▸ **WHAT THE EXERCISE ASKS**:
Your answer must be the full set of records, copied exactly, with no pictures in it.
==== TASK INPUTS ====
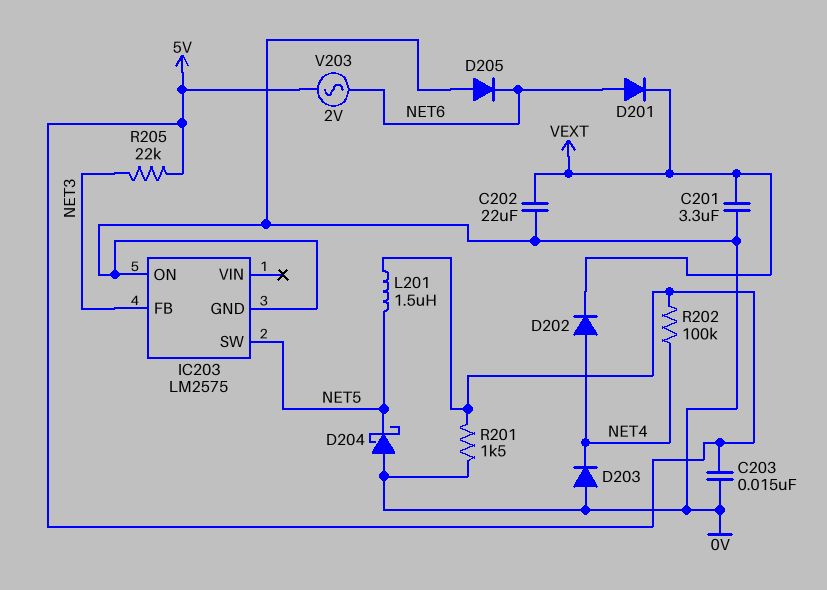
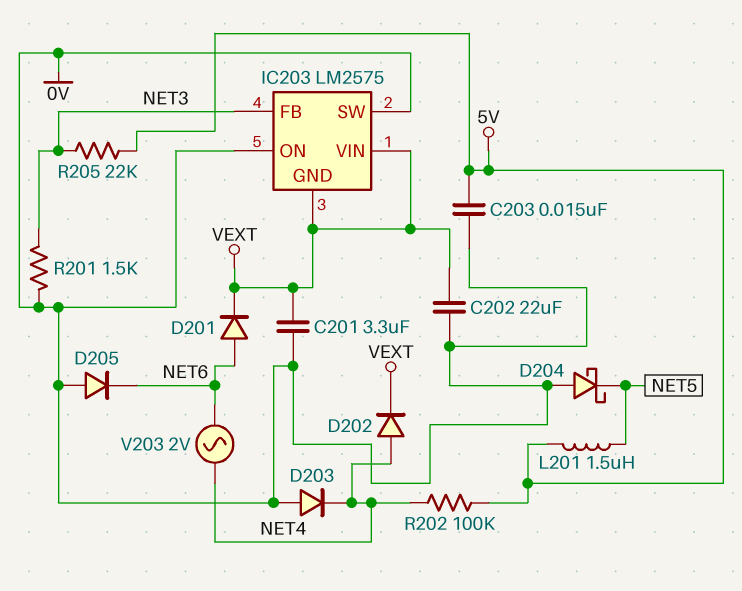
IC203 pin GND: 0V -> VEXT
IC203 pin SW: NET5 -> 0V
IC203 pin VIN: none -> VEXT
R201: 1.5k (0V, 5V) -> 1.5k (0V, NET3)
V203: AC 2V (5V, NET6) -> AC 2V (NET4, NET6)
====
▸ **TASK OUTPUT**:
IC203 pin GND: 0V -> VEXT
IC203 pin SW: NET5 -> 0V
IC203 pin VIN: none -> VEXT
R201: 1.5k (0V, 5V) -> 1.5k (0V, NET3)
V203: AC 2V (5V, NET6) -> AC 2V (NET4, NET6)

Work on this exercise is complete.